(Scene comparison data)
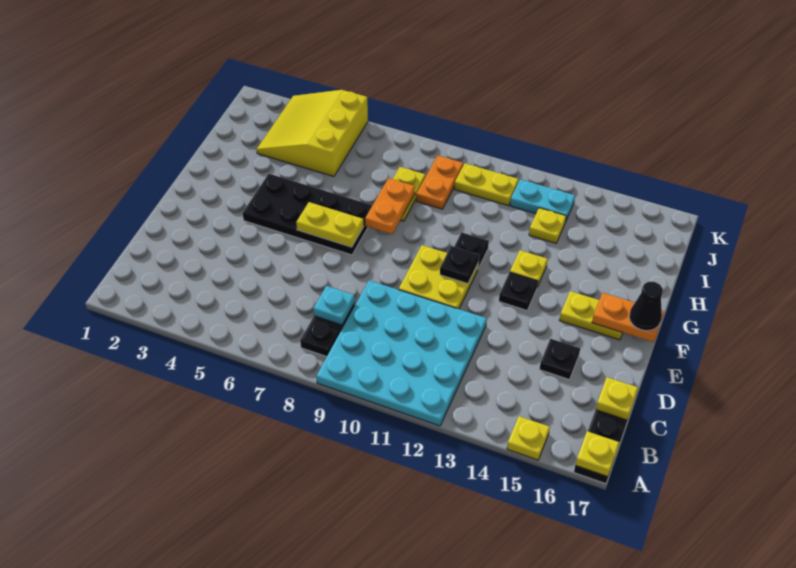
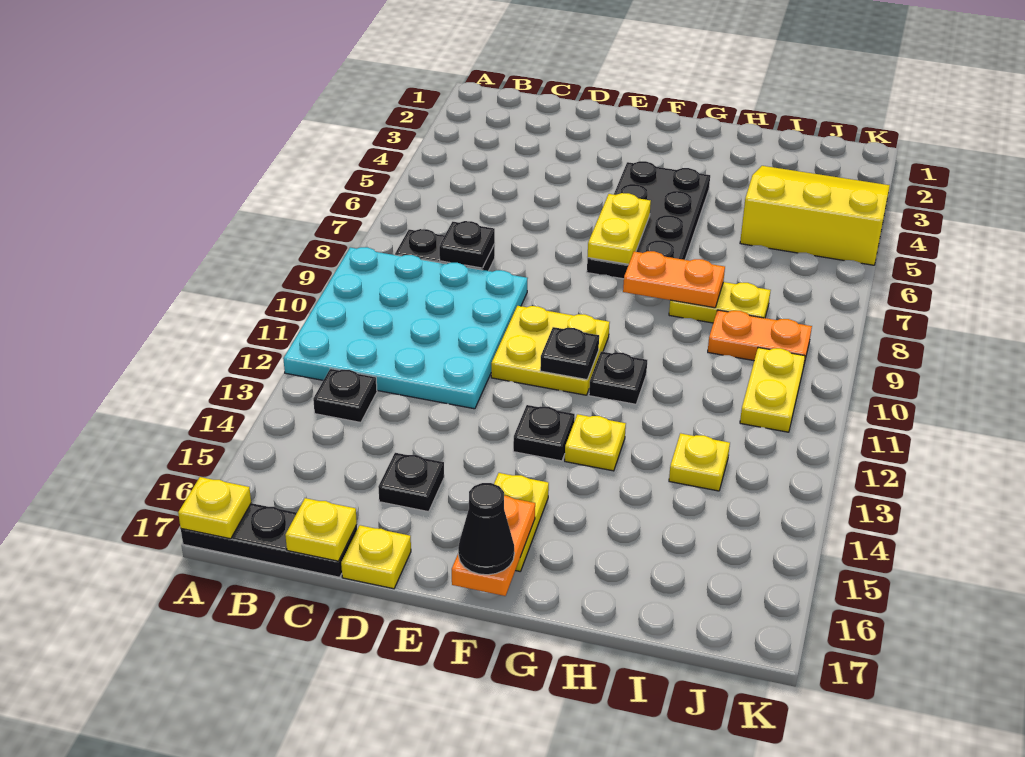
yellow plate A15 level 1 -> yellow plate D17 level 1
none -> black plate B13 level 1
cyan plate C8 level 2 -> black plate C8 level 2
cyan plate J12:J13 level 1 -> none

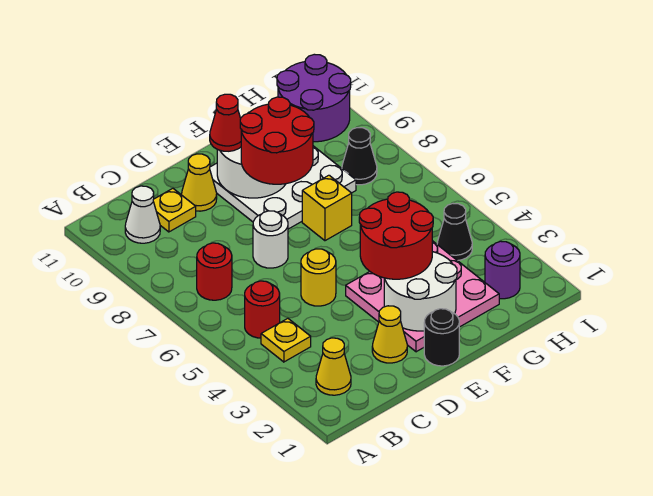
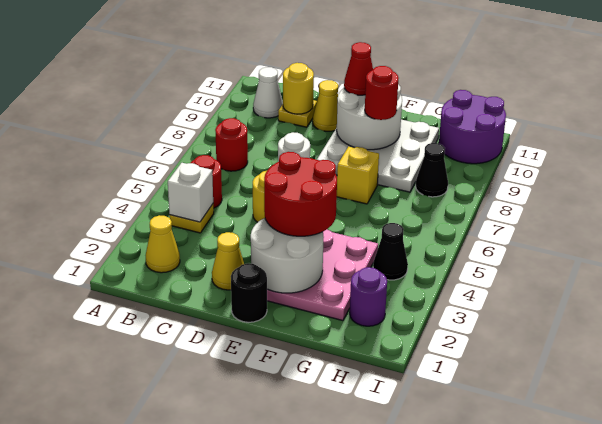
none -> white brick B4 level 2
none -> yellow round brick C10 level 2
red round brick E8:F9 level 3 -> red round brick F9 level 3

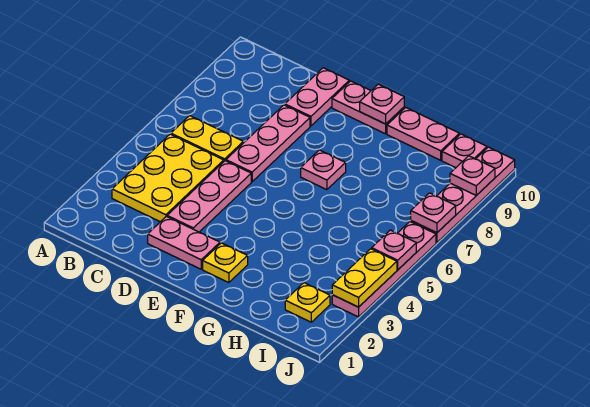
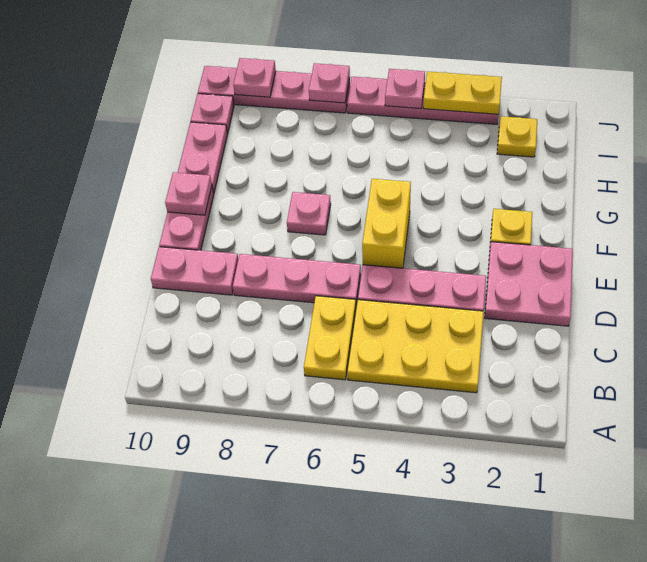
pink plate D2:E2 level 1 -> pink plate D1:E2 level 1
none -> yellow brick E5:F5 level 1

▸ **Instructions for the task**
Pictures must be left out. Repeat exactly the lines from the one containing "none -> yellow round brick C10 level 2" through the final line of the data.

▸ **The answer**
none -> yellow round brick C10 level 2
red round brick E8:F9 level 3 -> red round brick F9 level 3

pink plate D2:E2 level 1 -> pink plate D1:E2 level 1
none -> yellow brick E5:F5 level 1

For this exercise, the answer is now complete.